◆ Dataset excerpt ◆
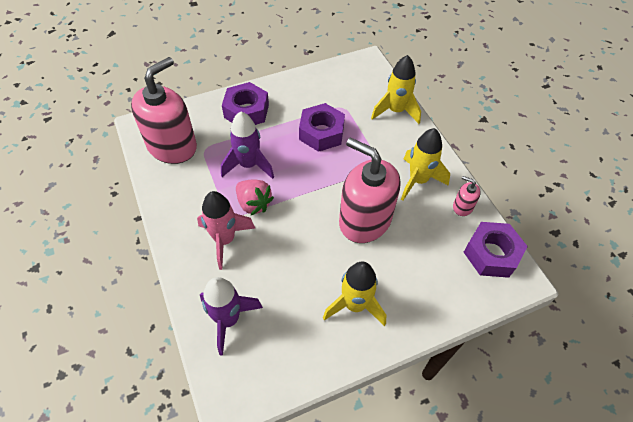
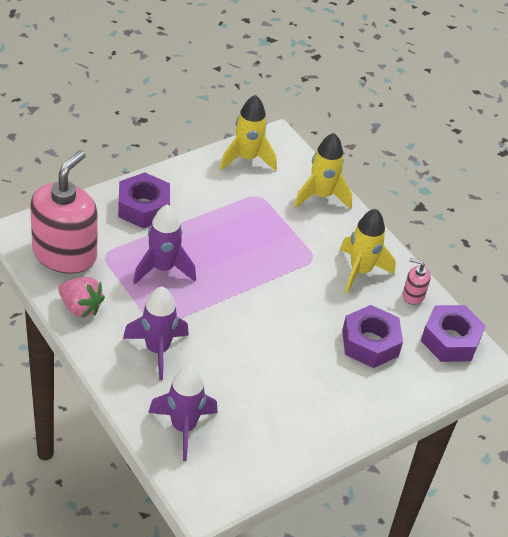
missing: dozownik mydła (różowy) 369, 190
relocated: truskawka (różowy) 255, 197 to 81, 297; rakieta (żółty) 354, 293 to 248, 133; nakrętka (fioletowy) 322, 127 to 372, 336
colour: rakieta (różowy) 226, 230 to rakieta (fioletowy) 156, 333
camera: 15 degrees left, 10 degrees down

◆ Required action ◆
The expected answer is the lines from the one containing "relocated: truskawka (różowy)" through the end of the material, reproduced exactly with both ends kept.

◆ Exercise answer ◆
relocated: truskawka (różowy) 255, 197 to 81, 297; rakieta (żółty) 354, 293 to 248, 133; nakrętka (fioletowy) 322, 127 to 372, 336
colour: rakieta (różowy) 226, 230 to rakieta (fioletowy) 156, 333
camera: 15 degrees left, 10 degrees down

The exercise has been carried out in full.